The listing below must be repeated word for word, without its pictures.

▶ [RECORDS SUPPLIED]:
=-=-=
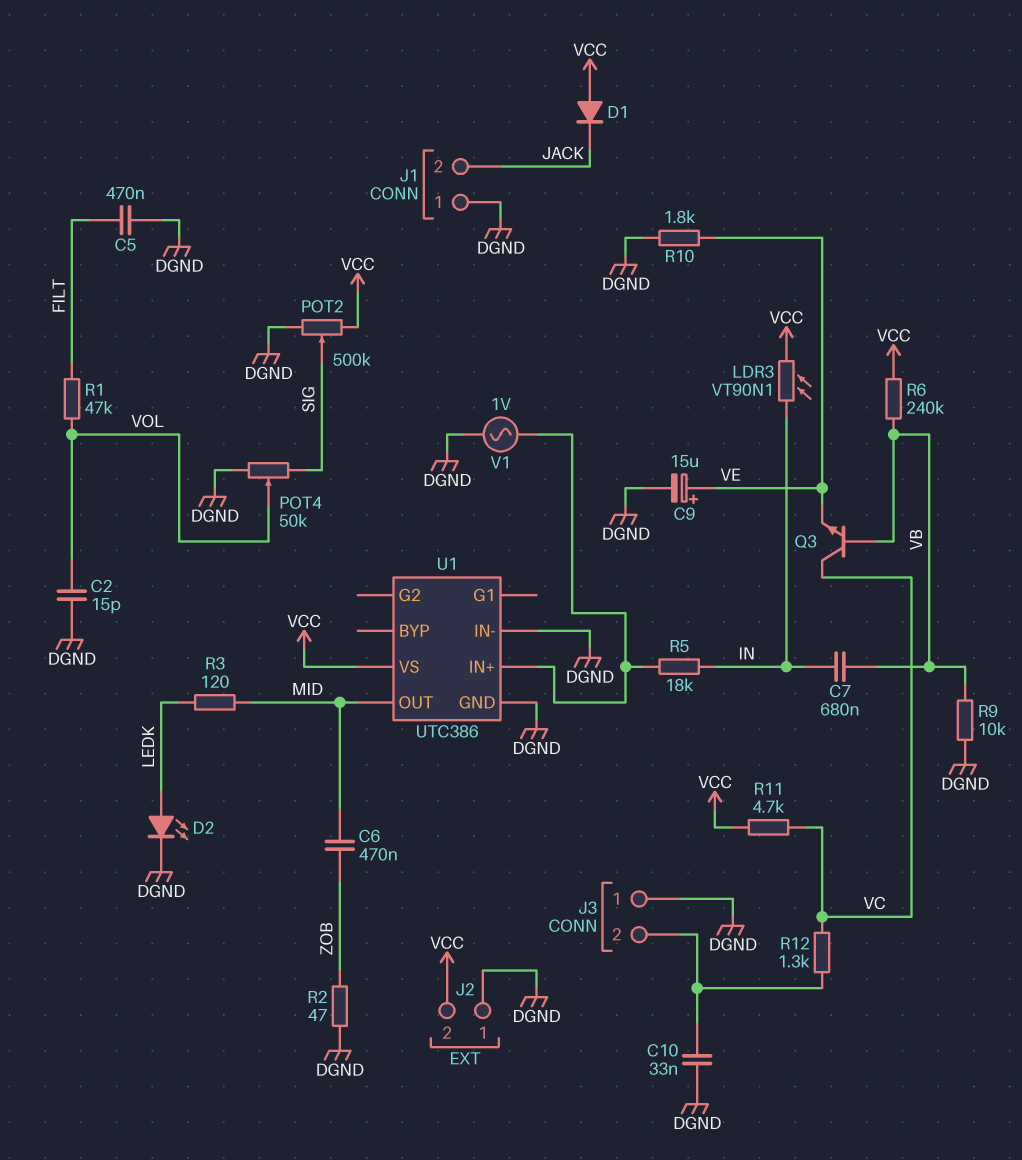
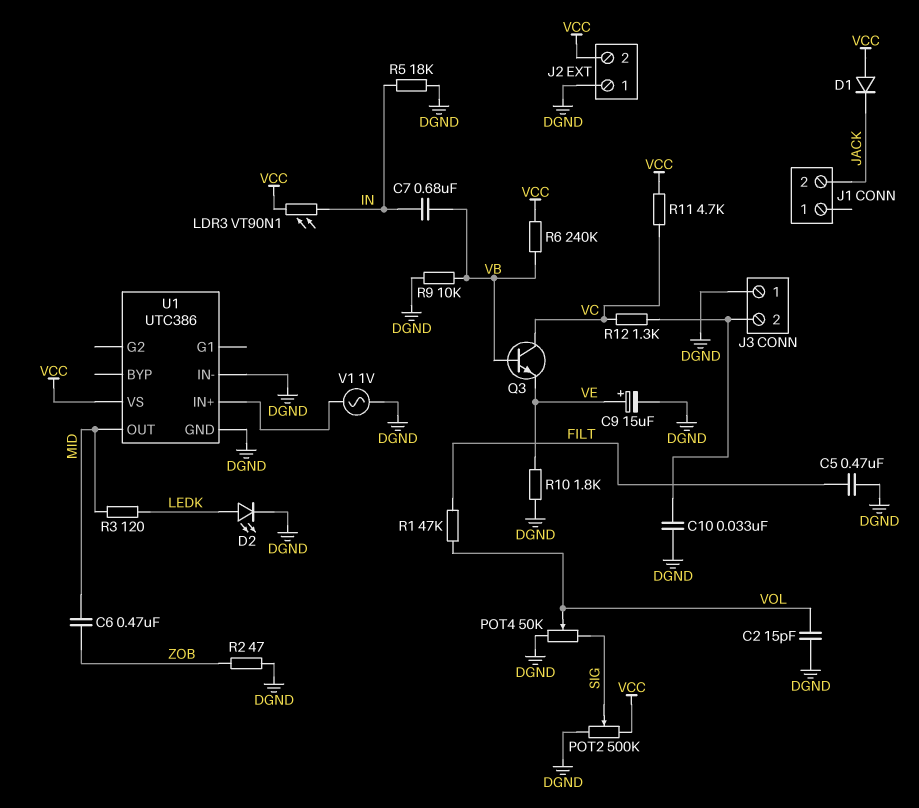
J1 pin 1: DGND -> none
R5: 18k (IN, U1/IN+) -> 18k (DGND, IN)

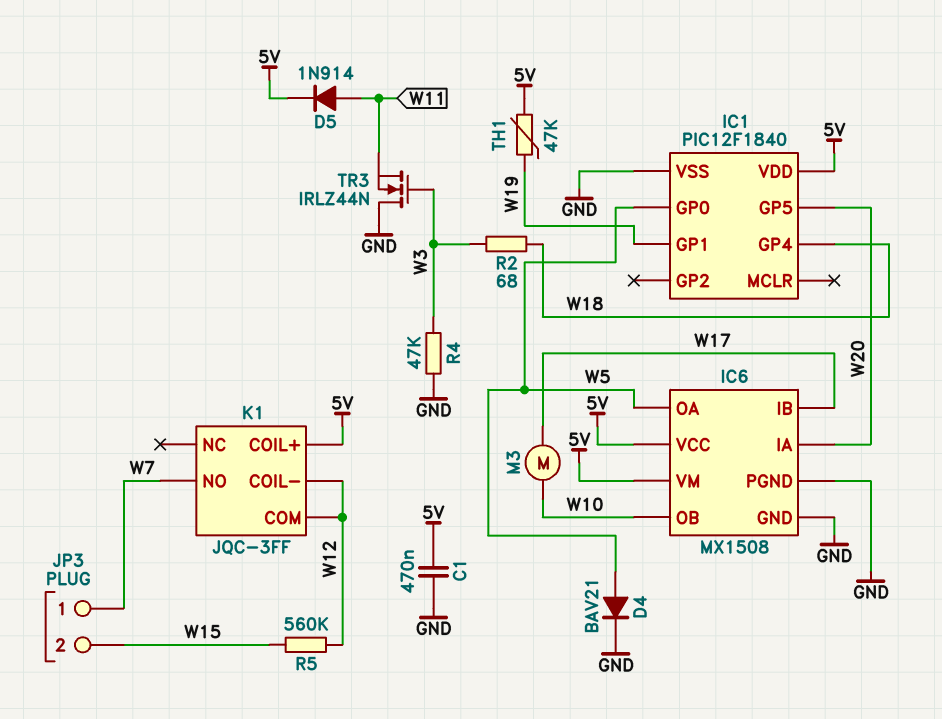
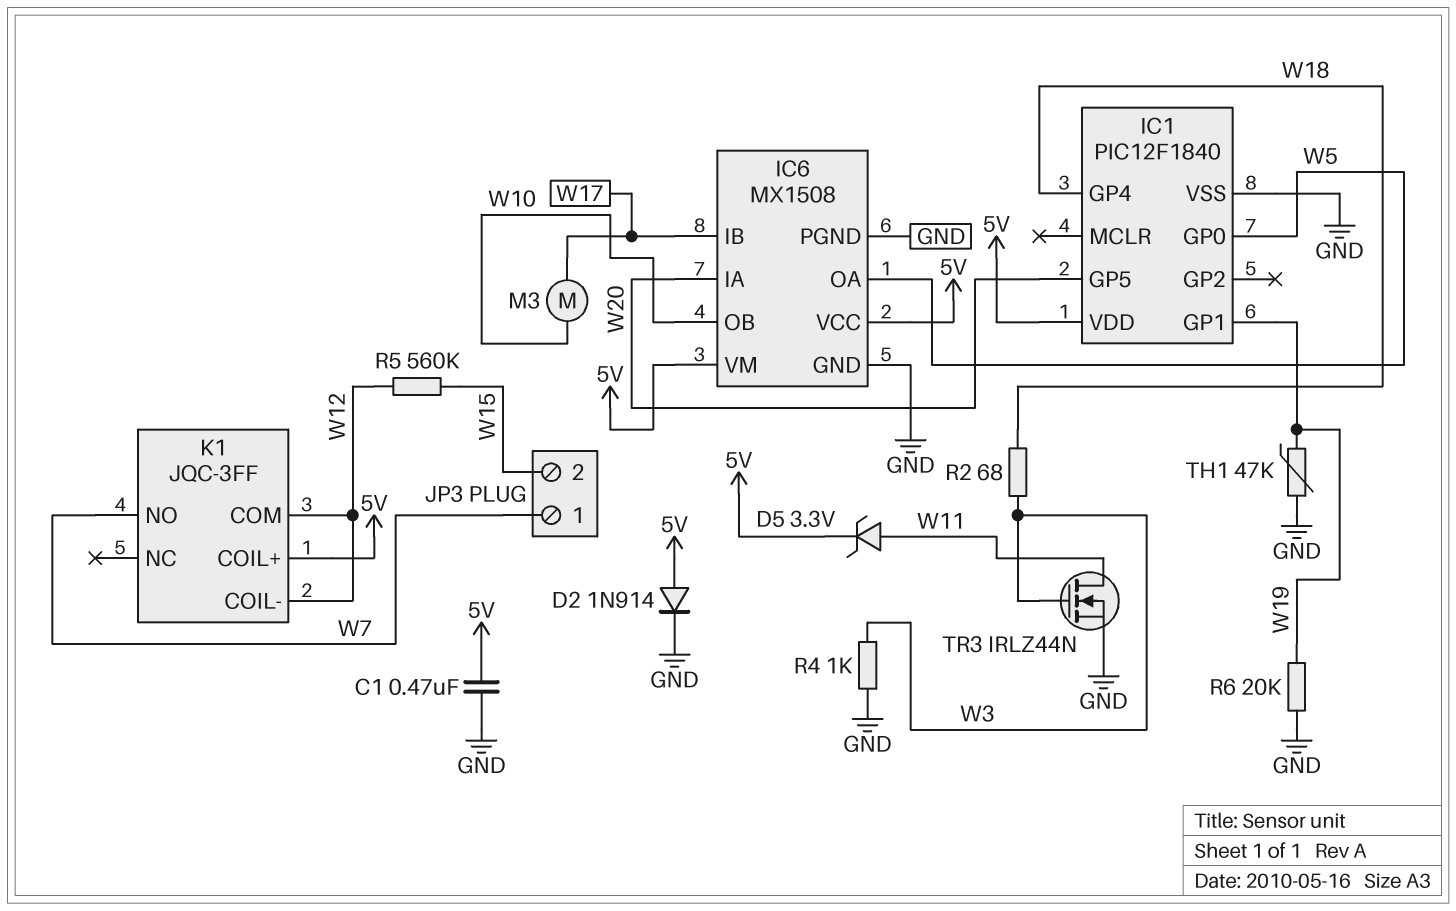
D2: none -> diode 1N914 (A 5V, K GND)
D4: diode BAV21 (A W5, K GND) -> none
D5: diode 1N914 (A W11, K 5V) -> zener 3.3V (A W11, K 5V)
R4: 47k (GND, W3) -> 1k (GND, W3)
R6: none -> 20k (GND, W19)
TH1: 47k (5V, W19) -> 47k (GND, W19)
TR3: NMOS IRLZ44N (G W3, D GND, S W11) -> NMOS IRLZ44N (G W3, D W11, S GND)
=-=-=
▶ [RESULT]:
J1 pin 1: DGND -> none
R5: 18k (IN, U1/IN+) -> 18k (DGND, IN)

D2: none -> diode 1N914 (A 5V, K GND)
D4: diode BAV21 (A W5, K GND) -> none
D5: diode 1N914 (A W11, K 5V) -> zener 3.3V (A W11, K 5V)
R4: 47k (GND, W3) -> 1k (GND, W3)
R6: none -> 20k (GND, W19)
TH1: 47k (5V, W19) -> 47k (GND, W19)
TR3: NMOS IRLZ44N (G W3, D GND, S W11) -> NMOS IRLZ44N (G W3, D W11, S GND)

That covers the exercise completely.